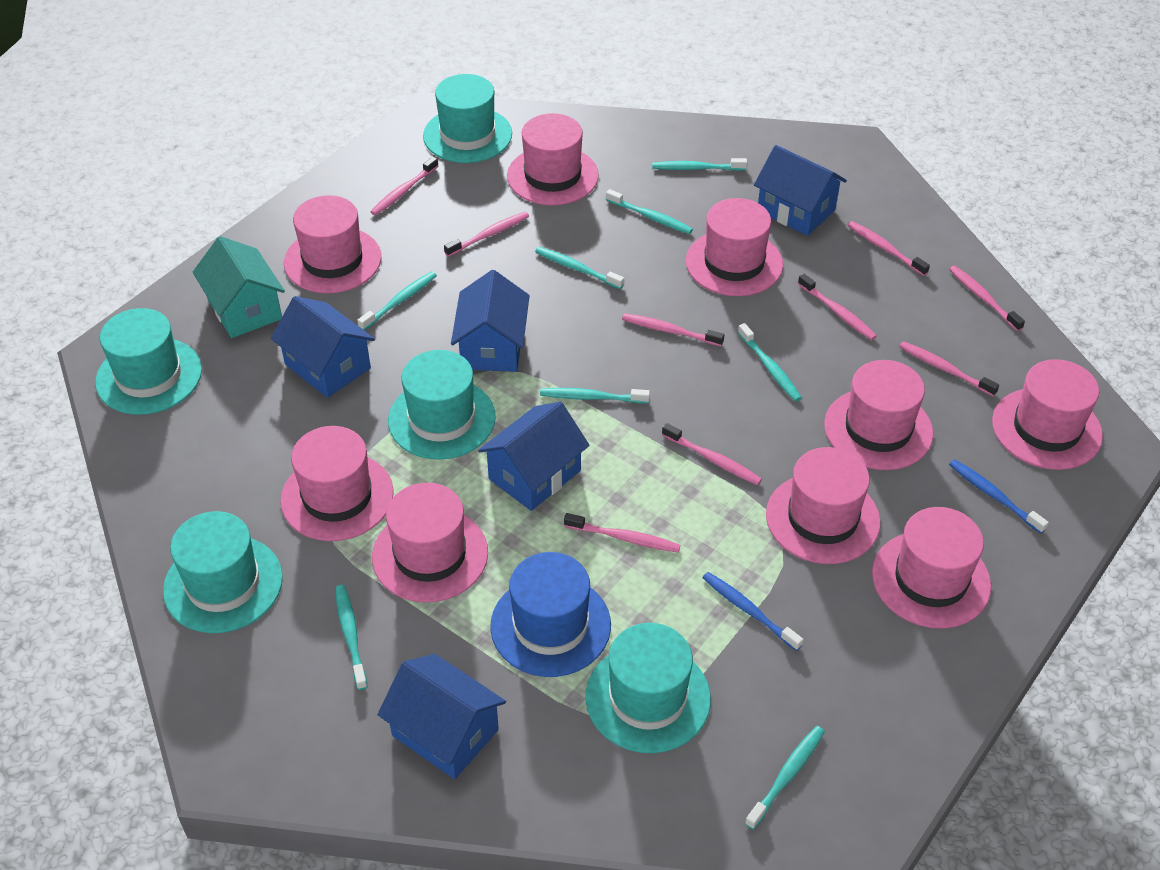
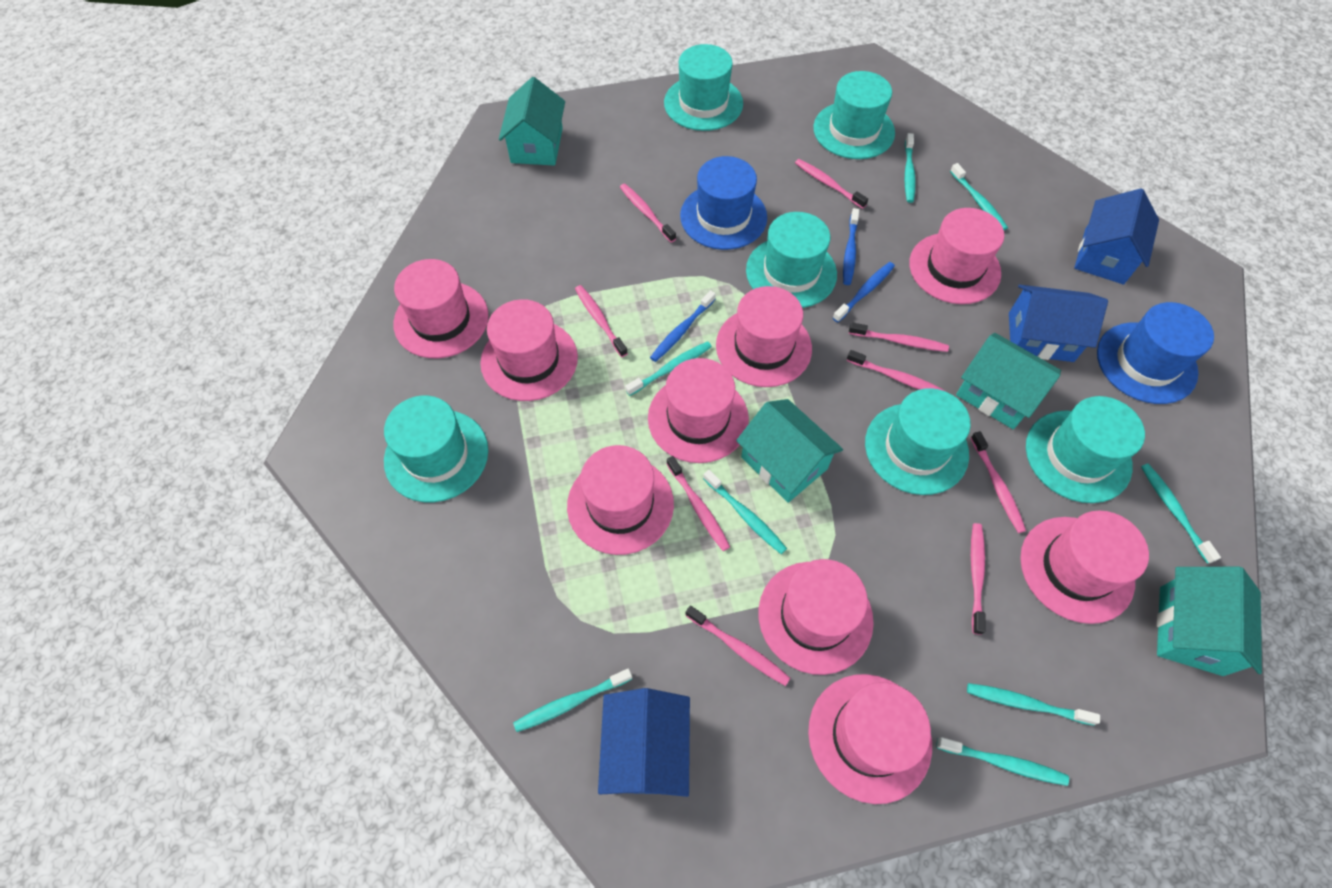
blue hat: 1 -> 2
blue house: 5 -> 3
blue toothbrush: 2 -> 3
turquoise hat: 5 -> 6
turquoise house: 1 -> 4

----

EXERCISE -> Repeat nothing before the line containing "blue house: 5 -> 3"; repeat that line and every later line of the listing exactly.

FINISHED EXERCISE ->
blue house: 5 -> 3
blue toothbrush: 2 -> 3
turquoise hat: 5 -> 6
turquoise house: 1 -> 4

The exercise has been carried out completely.